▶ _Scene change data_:
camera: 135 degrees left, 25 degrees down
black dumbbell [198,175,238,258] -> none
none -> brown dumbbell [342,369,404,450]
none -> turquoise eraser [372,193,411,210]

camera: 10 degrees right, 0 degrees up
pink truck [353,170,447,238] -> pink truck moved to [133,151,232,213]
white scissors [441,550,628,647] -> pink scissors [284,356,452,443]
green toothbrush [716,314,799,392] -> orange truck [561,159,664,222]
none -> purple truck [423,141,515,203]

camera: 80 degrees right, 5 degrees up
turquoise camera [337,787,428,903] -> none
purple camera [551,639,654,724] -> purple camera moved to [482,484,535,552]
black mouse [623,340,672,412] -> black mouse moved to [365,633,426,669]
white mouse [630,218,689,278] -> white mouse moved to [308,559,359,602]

▶ _The problem_:
Repeat the entries word for word. Skip none of them.

▶ _Answer for the task_:
camera: 135 degrees left, 25 degrees down
black dumbbell [198,175,238,258] -> none
none -> brown dumbbell [342,369,404,450]
none -> turquoise eraser [372,193,411,210]

camera: 10 degrees right, 0 degrees up
pink truck [353,170,447,238] -> pink truck moved to [133,151,232,213]
white scissors [441,550,628,647] -> pink scissors [284,356,452,443]
green toothbrush [716,314,799,392] -> orange truck [561,159,664,222]
none -> purple truck [423,141,515,203]

camera: 80 degrees right, 5 degrees up
turquoise camera [337,787,428,903] -> none
purple camera [551,639,654,724] -> purple camera moved to [482,484,535,552]
black mouse [623,340,672,412] -> black mouse moved to [365,633,426,669]
white mouse [630,218,689,278] -> white mouse moved to [308,559,359,602]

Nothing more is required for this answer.